Between the line containing "R13: 150 (LEDK, U5/OUT) -> 680 (LEDK, U5/OUT)" and the line containing "SW6: switch (+9V, LEVEL)" lies a run of lines; give that run again exactly, with both of those lines, and nothing else from the entries below.

DATASET ENTRIES
....................
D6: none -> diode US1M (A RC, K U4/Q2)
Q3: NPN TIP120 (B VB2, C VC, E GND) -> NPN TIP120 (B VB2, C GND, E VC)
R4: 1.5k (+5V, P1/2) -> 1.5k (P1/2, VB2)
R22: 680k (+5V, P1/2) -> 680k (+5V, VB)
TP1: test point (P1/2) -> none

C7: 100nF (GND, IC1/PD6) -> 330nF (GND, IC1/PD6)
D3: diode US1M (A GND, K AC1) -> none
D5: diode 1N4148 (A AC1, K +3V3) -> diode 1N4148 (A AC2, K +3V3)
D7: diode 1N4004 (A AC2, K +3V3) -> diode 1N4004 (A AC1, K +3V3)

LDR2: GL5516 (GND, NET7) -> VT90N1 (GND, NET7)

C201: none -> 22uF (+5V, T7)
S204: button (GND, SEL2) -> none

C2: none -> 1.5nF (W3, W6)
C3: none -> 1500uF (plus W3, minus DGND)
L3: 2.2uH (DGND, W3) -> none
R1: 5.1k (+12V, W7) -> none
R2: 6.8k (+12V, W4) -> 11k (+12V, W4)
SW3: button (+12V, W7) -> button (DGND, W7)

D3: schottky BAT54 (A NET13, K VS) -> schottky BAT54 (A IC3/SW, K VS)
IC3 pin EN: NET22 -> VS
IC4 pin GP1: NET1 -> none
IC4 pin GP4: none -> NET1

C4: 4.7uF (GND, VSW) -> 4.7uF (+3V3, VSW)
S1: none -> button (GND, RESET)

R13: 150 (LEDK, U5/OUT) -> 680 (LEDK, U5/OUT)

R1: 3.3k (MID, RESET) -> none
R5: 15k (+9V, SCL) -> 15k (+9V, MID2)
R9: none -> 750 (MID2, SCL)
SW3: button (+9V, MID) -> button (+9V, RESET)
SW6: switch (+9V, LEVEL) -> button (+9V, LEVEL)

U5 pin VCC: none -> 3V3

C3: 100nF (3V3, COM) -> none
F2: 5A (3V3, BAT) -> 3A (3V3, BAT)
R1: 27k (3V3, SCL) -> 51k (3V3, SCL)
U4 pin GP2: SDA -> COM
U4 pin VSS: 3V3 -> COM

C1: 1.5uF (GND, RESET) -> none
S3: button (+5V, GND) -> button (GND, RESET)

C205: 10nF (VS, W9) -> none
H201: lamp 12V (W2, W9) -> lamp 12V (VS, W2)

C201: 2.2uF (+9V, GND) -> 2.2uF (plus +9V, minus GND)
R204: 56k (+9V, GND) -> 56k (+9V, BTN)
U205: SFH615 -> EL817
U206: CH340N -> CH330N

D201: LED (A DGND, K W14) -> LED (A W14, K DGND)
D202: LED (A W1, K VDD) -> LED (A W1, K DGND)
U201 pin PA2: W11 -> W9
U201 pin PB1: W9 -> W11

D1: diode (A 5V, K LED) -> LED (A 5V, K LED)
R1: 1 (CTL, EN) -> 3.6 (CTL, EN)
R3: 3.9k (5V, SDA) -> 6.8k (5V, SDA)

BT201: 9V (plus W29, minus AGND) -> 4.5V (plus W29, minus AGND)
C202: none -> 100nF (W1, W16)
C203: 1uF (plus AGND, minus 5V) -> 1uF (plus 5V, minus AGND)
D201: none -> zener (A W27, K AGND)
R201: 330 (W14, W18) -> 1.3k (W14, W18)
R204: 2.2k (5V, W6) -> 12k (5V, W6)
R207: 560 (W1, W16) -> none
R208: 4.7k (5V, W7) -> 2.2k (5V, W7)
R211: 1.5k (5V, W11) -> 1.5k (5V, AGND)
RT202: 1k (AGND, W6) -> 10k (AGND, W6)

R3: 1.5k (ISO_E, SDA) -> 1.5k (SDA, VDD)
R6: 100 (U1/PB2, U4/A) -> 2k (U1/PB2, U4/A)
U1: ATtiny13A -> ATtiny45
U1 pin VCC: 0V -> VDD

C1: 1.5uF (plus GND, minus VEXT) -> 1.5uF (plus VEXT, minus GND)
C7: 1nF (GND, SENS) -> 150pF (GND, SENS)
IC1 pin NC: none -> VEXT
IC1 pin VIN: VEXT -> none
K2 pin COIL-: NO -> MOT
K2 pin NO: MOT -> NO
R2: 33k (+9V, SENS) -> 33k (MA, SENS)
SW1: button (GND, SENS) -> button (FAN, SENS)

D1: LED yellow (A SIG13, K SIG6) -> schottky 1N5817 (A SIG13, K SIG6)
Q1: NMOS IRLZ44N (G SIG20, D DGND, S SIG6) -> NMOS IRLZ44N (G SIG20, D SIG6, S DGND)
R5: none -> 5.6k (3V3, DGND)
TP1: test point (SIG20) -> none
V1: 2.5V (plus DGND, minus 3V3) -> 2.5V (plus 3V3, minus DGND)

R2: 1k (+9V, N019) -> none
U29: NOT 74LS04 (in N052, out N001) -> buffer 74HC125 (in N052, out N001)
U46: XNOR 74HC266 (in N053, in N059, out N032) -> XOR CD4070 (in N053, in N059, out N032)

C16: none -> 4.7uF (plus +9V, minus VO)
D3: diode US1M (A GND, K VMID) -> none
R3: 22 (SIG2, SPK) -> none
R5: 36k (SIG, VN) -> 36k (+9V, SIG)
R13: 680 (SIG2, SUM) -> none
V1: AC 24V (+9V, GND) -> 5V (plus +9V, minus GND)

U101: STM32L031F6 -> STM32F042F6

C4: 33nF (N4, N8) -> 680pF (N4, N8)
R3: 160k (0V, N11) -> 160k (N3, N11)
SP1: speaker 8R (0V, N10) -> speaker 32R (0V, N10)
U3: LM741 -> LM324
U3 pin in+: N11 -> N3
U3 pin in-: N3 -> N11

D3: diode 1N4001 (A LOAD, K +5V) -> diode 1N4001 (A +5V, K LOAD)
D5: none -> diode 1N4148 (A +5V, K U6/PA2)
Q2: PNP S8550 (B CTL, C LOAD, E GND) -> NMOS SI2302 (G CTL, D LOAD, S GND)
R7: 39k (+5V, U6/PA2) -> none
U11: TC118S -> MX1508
....................
WRITTEN ANSWER
R13: 150 (LEDK, U5/OUT) -> 680 (LEDK, U5/OUT)

R1: 3.3k (MID, RESET) -> none
R5: 15k (+9V, SCL) -> 15k (+9V, MID2)
R9: none -> 750 (MID2, SCL)
SW3: button (+9V, MID) -> button (+9V, RESET)
SW6: switch (+9V, LEVEL) -> button (+9V, LEVEL)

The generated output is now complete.